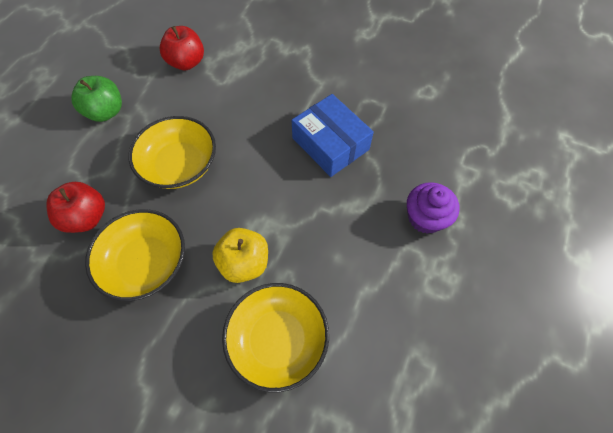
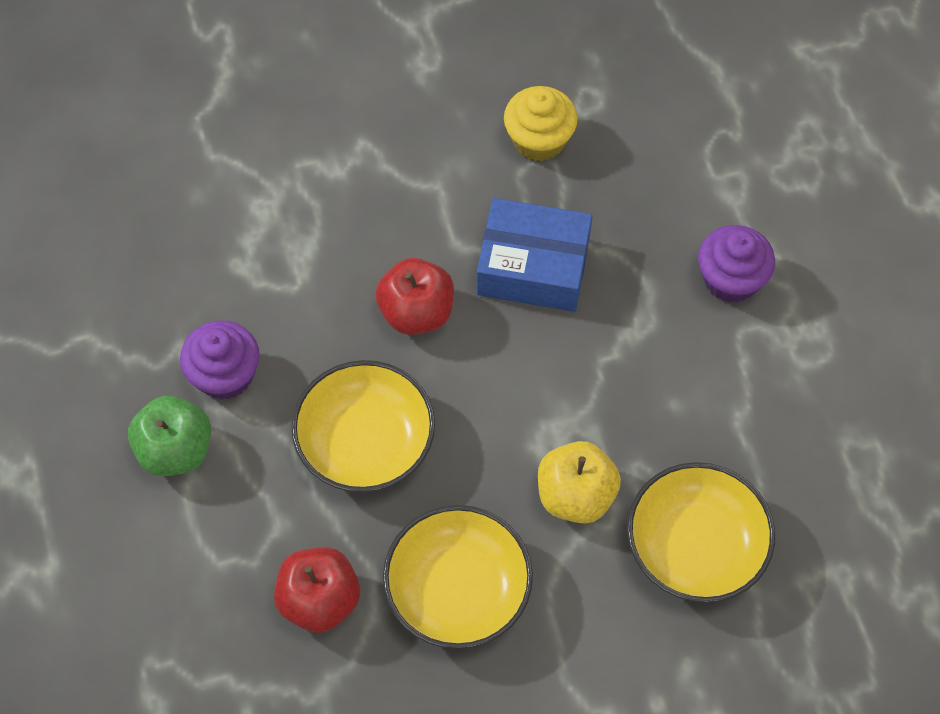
camera: 40 degrees left, 0 degrees up
red apple [159,26,204,70] -> red apple moved to [375,258,454,335]
none -> purple cupcake [180,320,260,400]
none -> yellow cupcake [504,86,577,161]

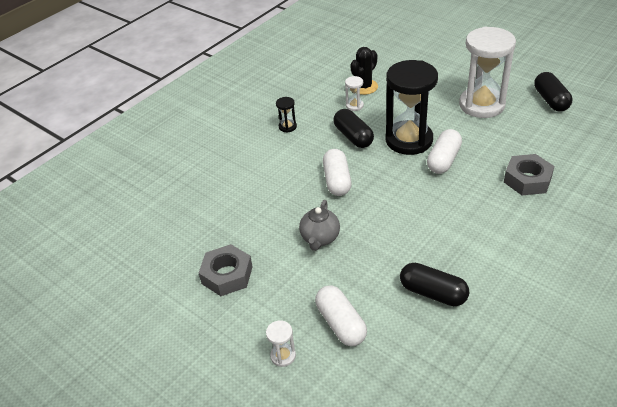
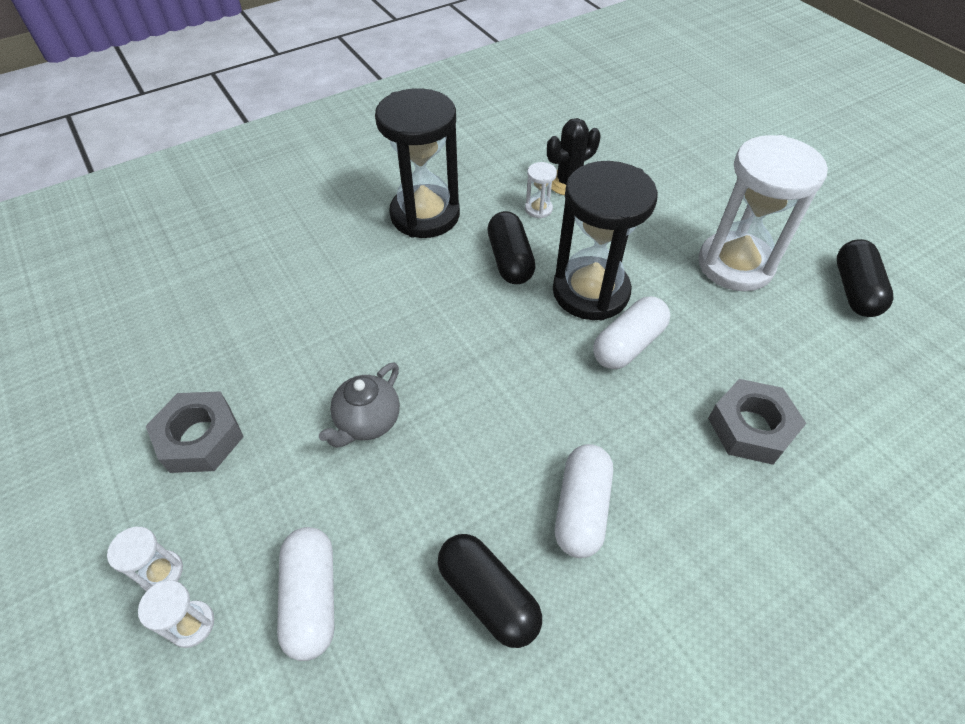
camera: 15 degrees right, 10 degrees up
black hourglass [276,97,297,133] -> black hourglass [375,88,460,238], size x2.48
white capsule [323,149,352,196] -> white capsule moved to [555,444,613,558]
none -> white hourglass [107,527,183,592]

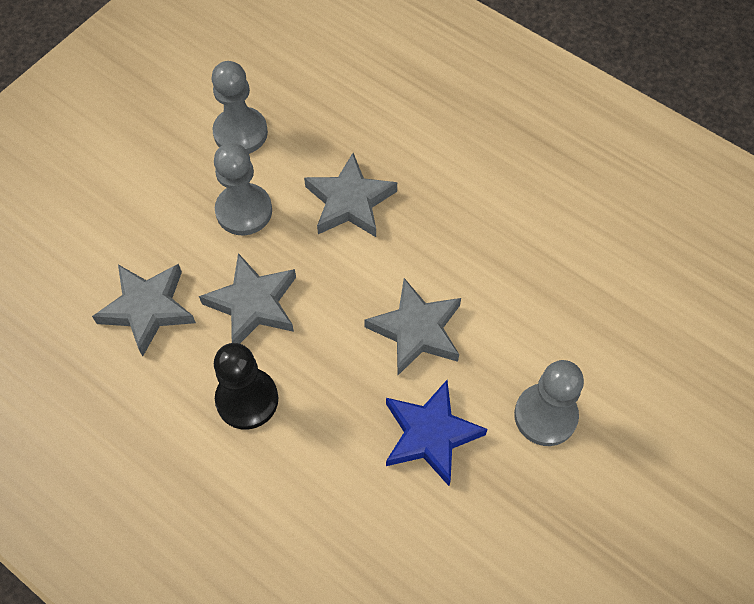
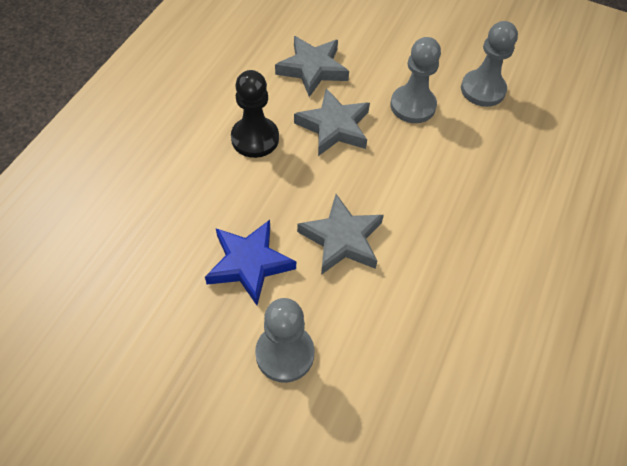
camera: 75 degrees right, 5 degrees down
grey star [304,153,397,237] -> none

+++++

Directions for this task – Could the lines from the one with "camera: 15 degrees right, 10 degrees up" through the last line of the material above be written out exactly, both included, with pictures left out?

Finished exercise –
camera: 15 degrees right, 10 degrees up
black hourglass [276,97,297,133] -> black hourglass [375,88,460,238], size x2.48
white capsule [323,149,352,196] -> white capsule moved to [555,444,613,558]
none -> white hourglass [107,527,183,592]

camera: 75 degrees right, 5 degrees down
grey star [304,153,397,237] -> none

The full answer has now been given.